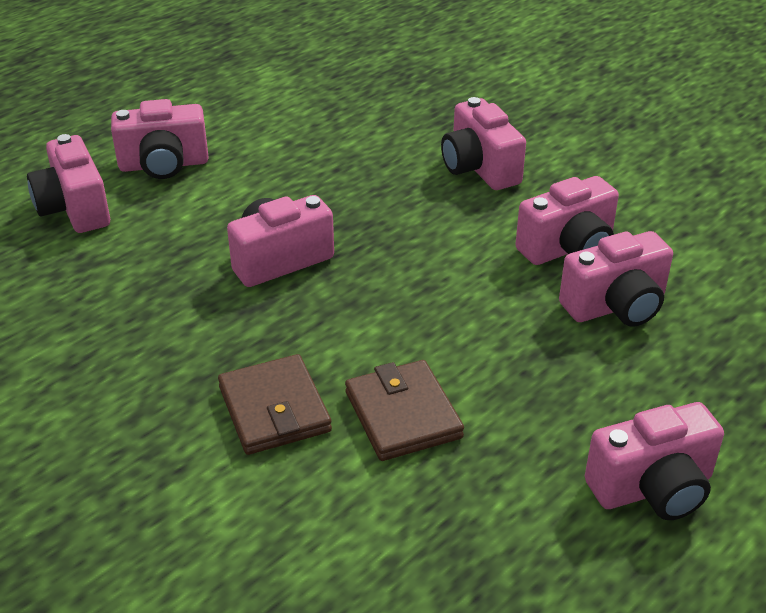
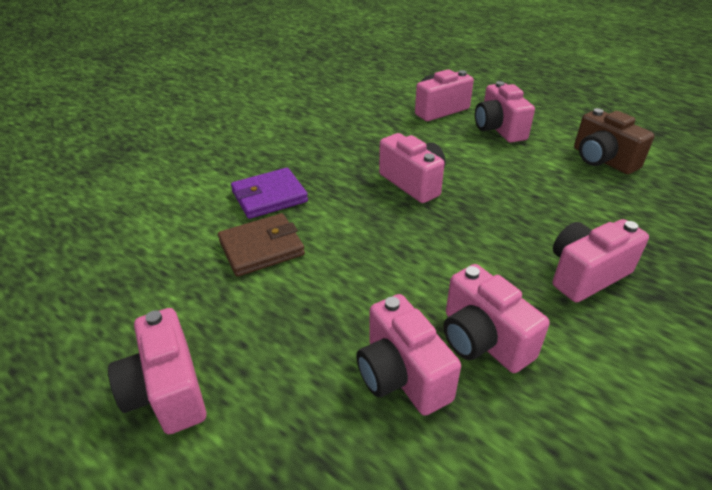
camera: 85 degrees right, 0 degrees up
brown wallet [218,354,332,455] -> purple wallet [231,168,308,219]
none -> brown camera [574,108,655,174]

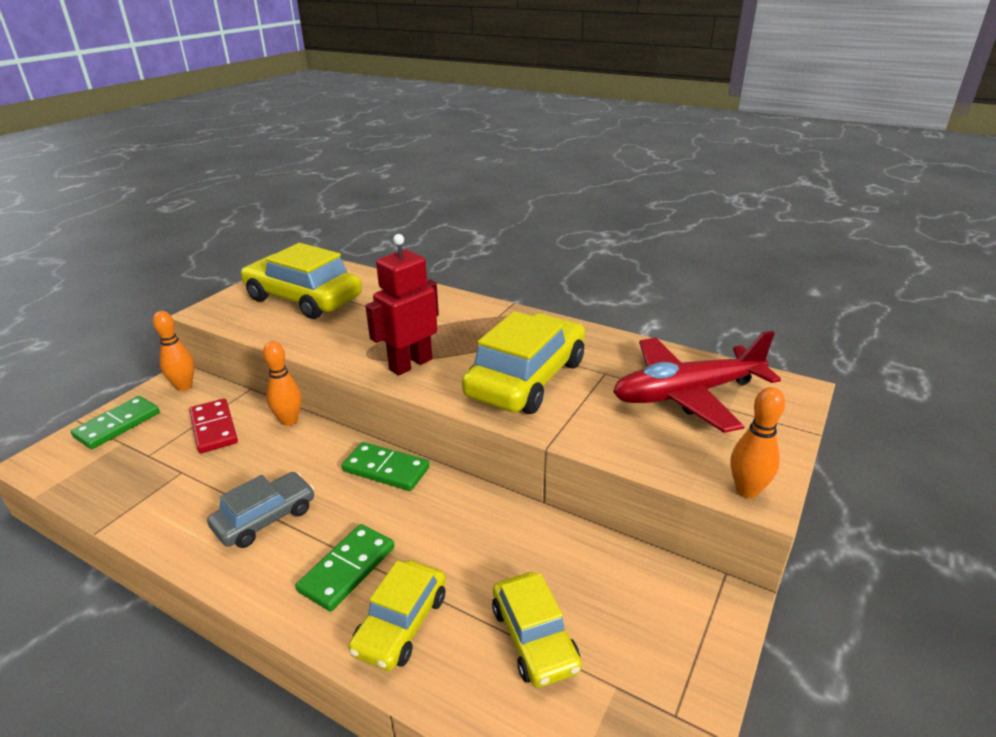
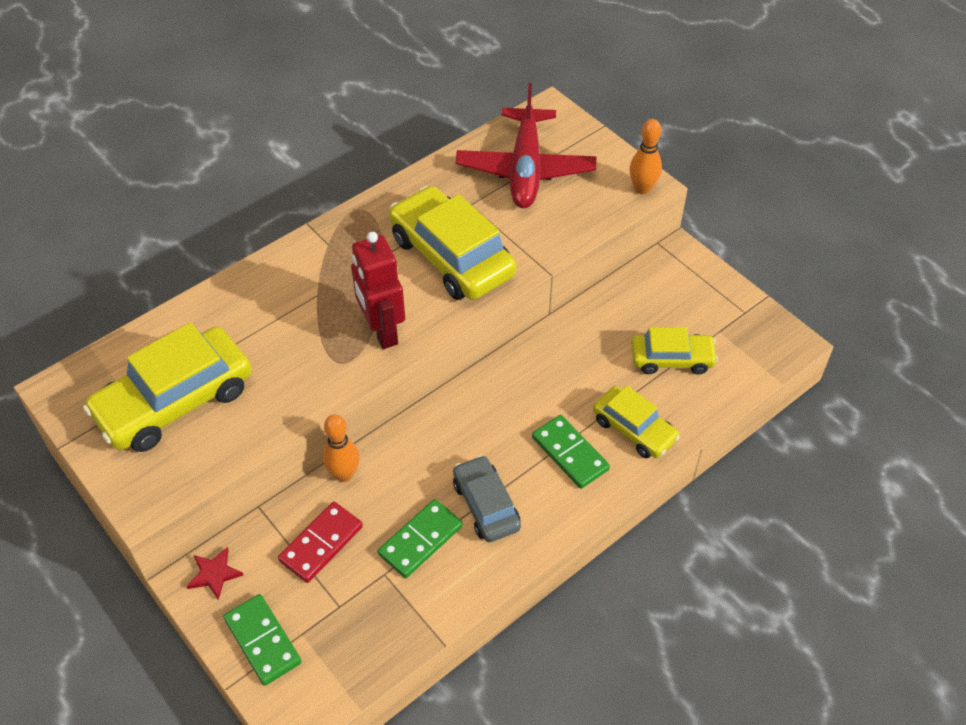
camera: 70 degrees left, 20 degrees up
orange bowling pin [153,311,194,391] -> red star [187,547,244,600]
red domino [190,399,238,453] -> red domino turned 45 degrees counterclockwise [278,502,363,583]
green domino [341,442,430,491] -> green domino moved to [378,499,463,578]

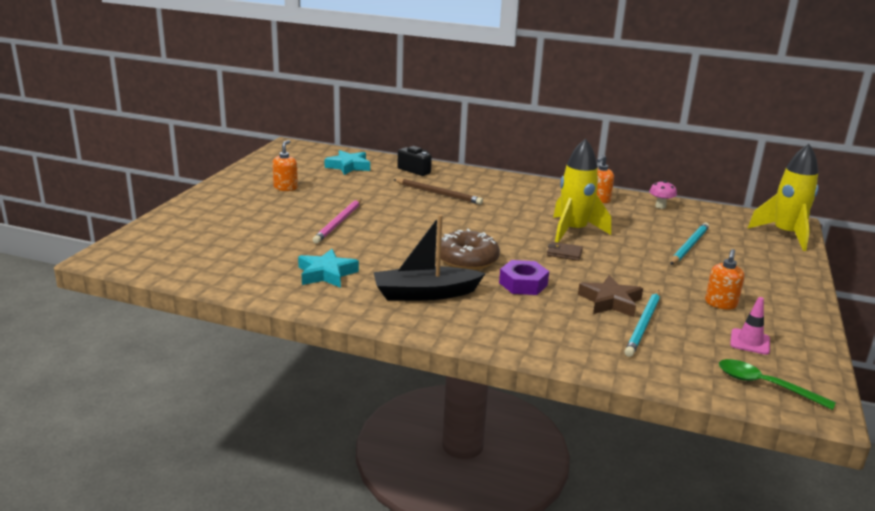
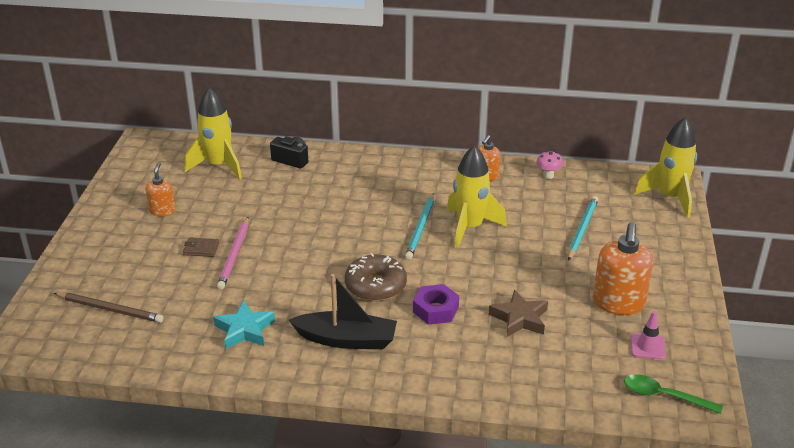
camera: 10 degrees left, 10 degrees up
turquoise star [324,150,370,175] -> yellow rocket [185,87,242,179]
black boat [373,215,486,301] -> black boat turned 150 degrees counterclockwise [289,274,397,349]
brown pencil [393,179,483,204] -> brown pencil moved to [54,292,163,323]
brown wallet [547,242,583,261] -> brown wallet moved to [183,237,219,257]
turquoise pencil [624,290,660,357] -> turquoise pencil moved to [405,193,434,260]
orange soap dispenser [705,249,744,309] -> orange soap dispenser [593,222,653,315], size x1.78

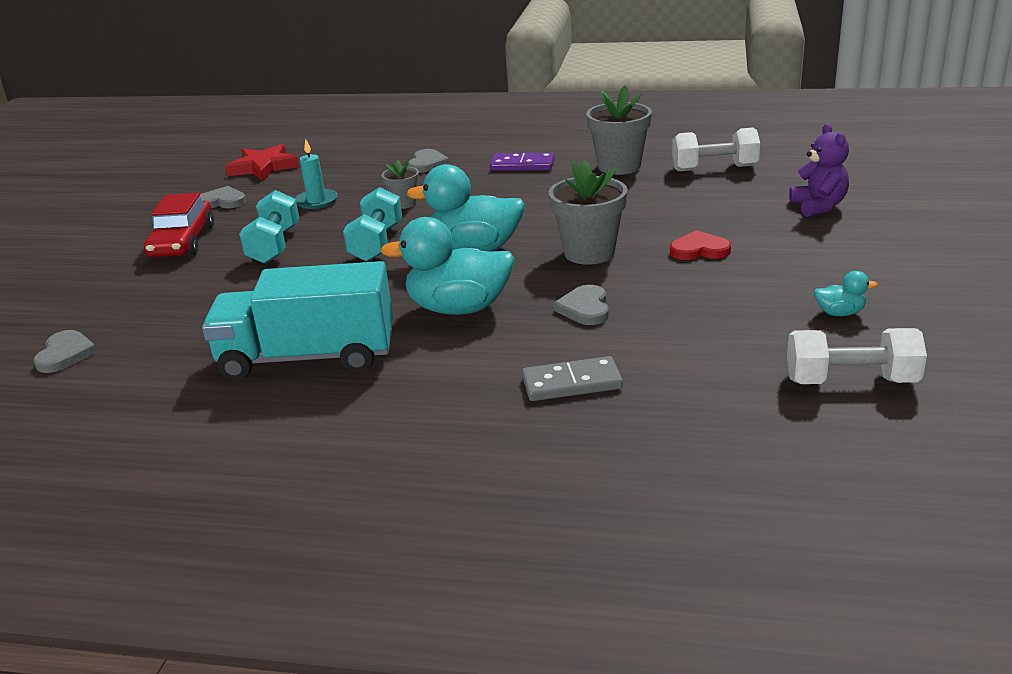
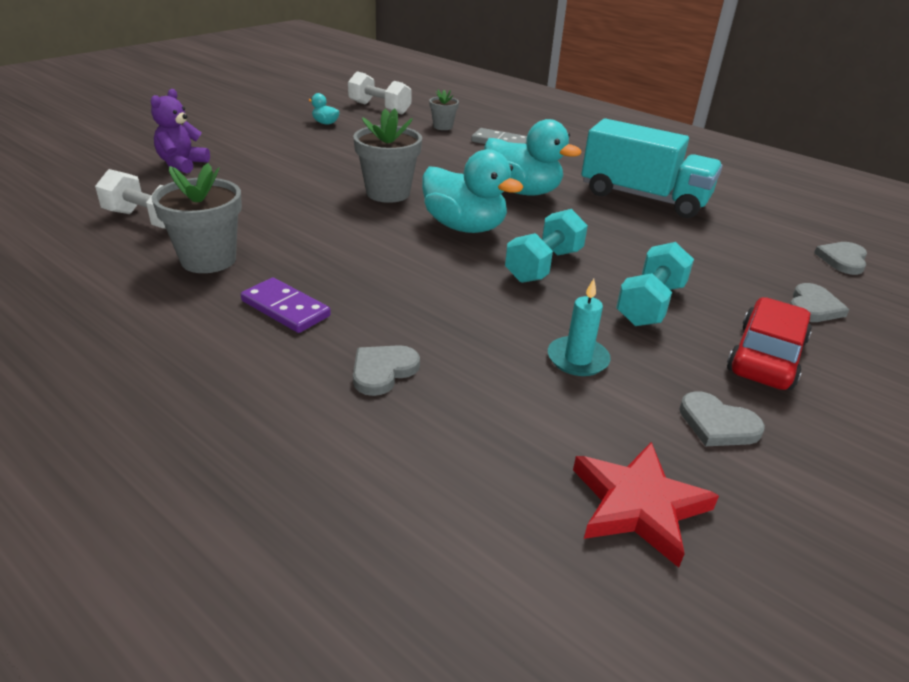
camera: 155 degrees left, 5 degrees up
grey flower pot [381,160,419,209] -> grey flower pot moved to [429,90,459,130]
grey heart [553,285,609,325] -> grey heart moved to [790,283,849,322]
red heart [670,230,731,260] -> none

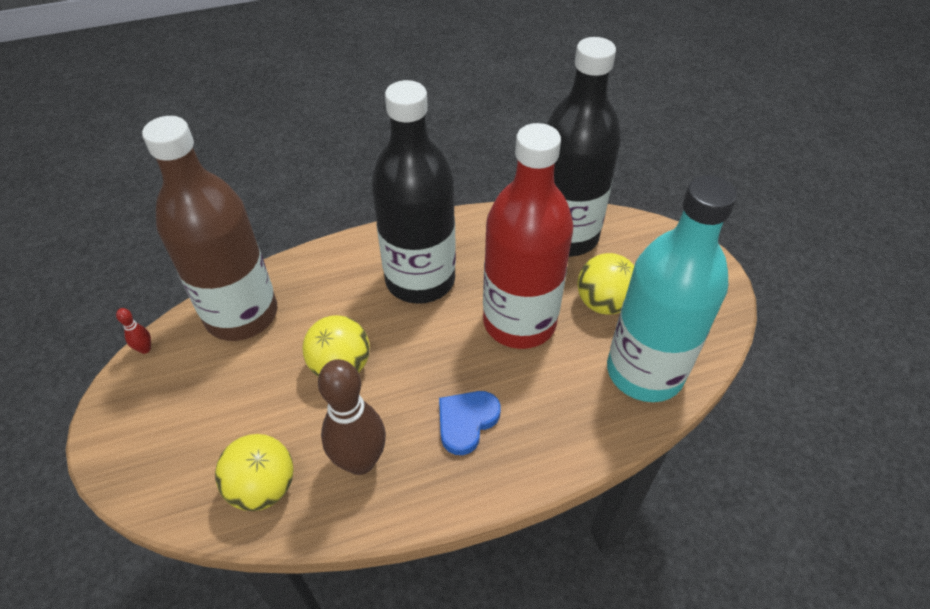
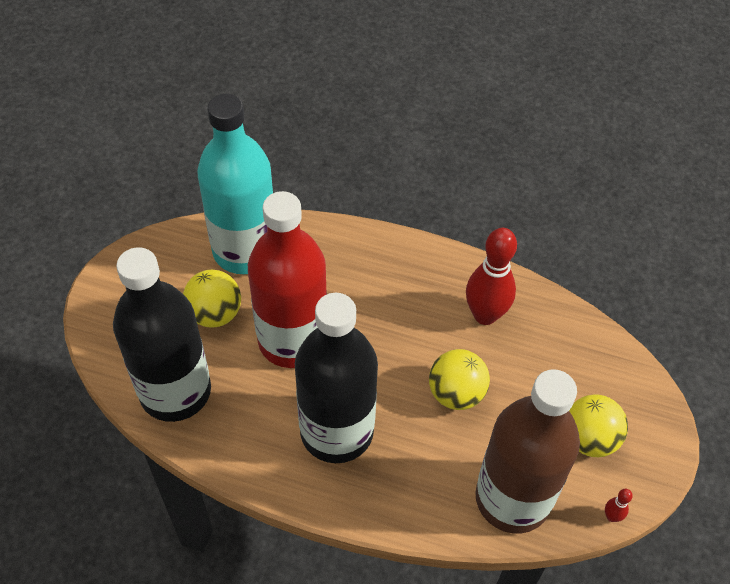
camera: 145 degrees left, 5 degrees up
yellow ball [215,434,293,511] -> yellow ball moved to [569,395,628,457]
brown bowling pin [318,359,386,475] -> red bowling pin [466,228,517,325]
blue heart [439,391,501,455] -> none

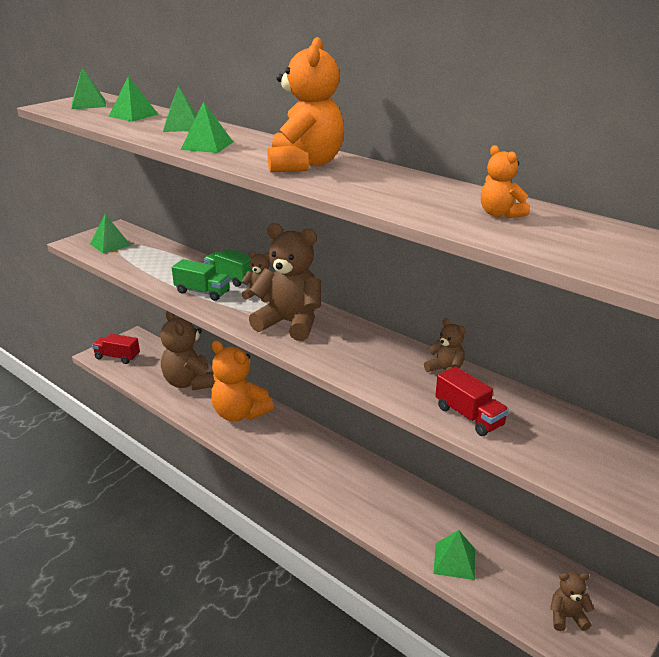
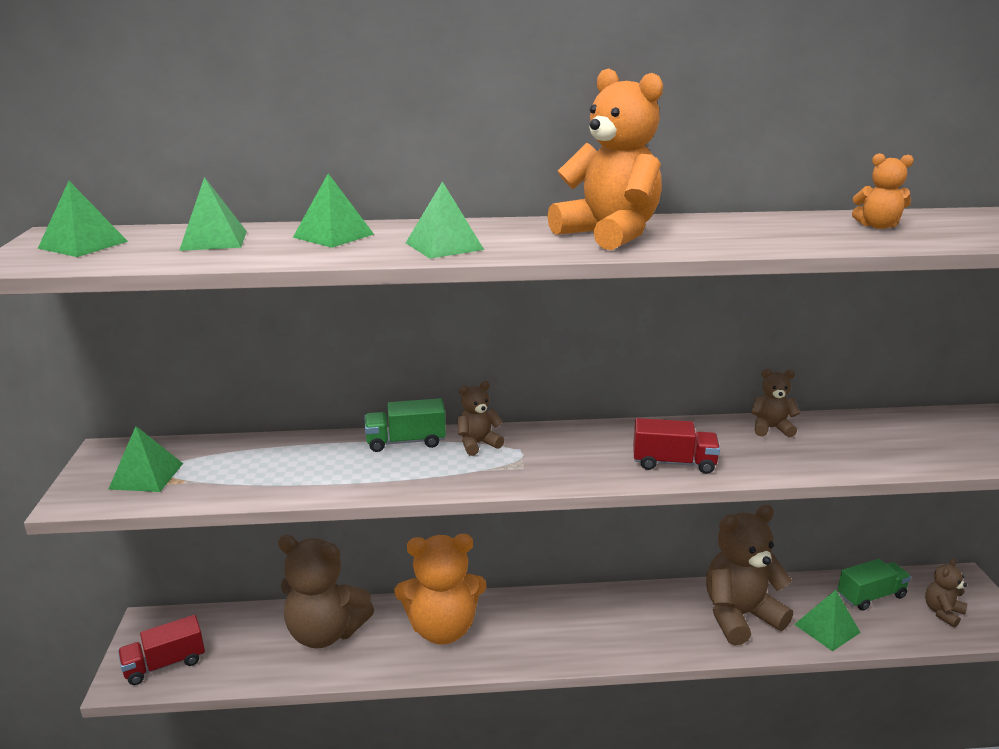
camera: 45 degrees left, 5 degrees down
green truck [172,259,230,301] -> green truck moved to [837,559,911,611]
brown teddy bear [249,223,321,341] -> brown teddy bear moved to [706,505,793,645]
red truck [435,366,509,436] -> red truck moved to [633,418,720,474]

---

> **What to produce**:
Excluding every picture, set down the listing exactly.

> **Answer for the task**:
camera: 85 degrees right, 0 degrees up
brown wallet [218,354,332,455] -> purple wallet [231,168,308,219]
none -> brown camera [574,108,655,174]

camera: 70 degrees left, 20 degrees up
orange bowling pin [153,311,194,391] -> red star [187,547,244,600]
red domino [190,399,238,453] -> red domino turned 45 degrees counterclockwise [278,502,363,583]
green domino [341,442,430,491] -> green domino moved to [378,499,463,578]

camera: 10 degrees left, 10 degrees up
turquoise star [324,150,370,175] -> yellow rocket [185,87,242,179]
black boat [373,215,486,301] -> black boat turned 150 degrees counterclockwise [289,274,397,349]
brown pencil [393,179,483,204] -> brown pencil moved to [54,292,163,323]
brown wallet [547,242,583,261] -> brown wallet moved to [183,237,219,257]
turquoise pencil [624,290,660,357] -> turquoise pencil moved to [405,193,434,260]
orange soap dispenser [705,249,744,309] -> orange soap dispenser [593,222,653,315], size x1.78

camera: 155 degrees left, 5 degrees up
grey flower pot [381,160,419,209] -> grey flower pot moved to [429,90,459,130]
grey heart [553,285,609,325] -> grey heart moved to [790,283,849,322]
red heart [670,230,731,260] -> none

camera: 145 degrees left, 5 degrees up
yellow ball [215,434,293,511] -> yellow ball moved to [569,395,628,457]
brown bowling pin [318,359,386,475] -> red bowling pin [466,228,517,325]
blue heart [439,391,501,455] -> none

camera: 45 degrees left, 5 degrees down
green truck [172,259,230,301] -> green truck moved to [837,559,911,611]
brown teddy bear [249,223,321,341] -> brown teddy bear moved to [706,505,793,645]
red truck [435,366,509,436] -> red truck moved to [633,418,720,474]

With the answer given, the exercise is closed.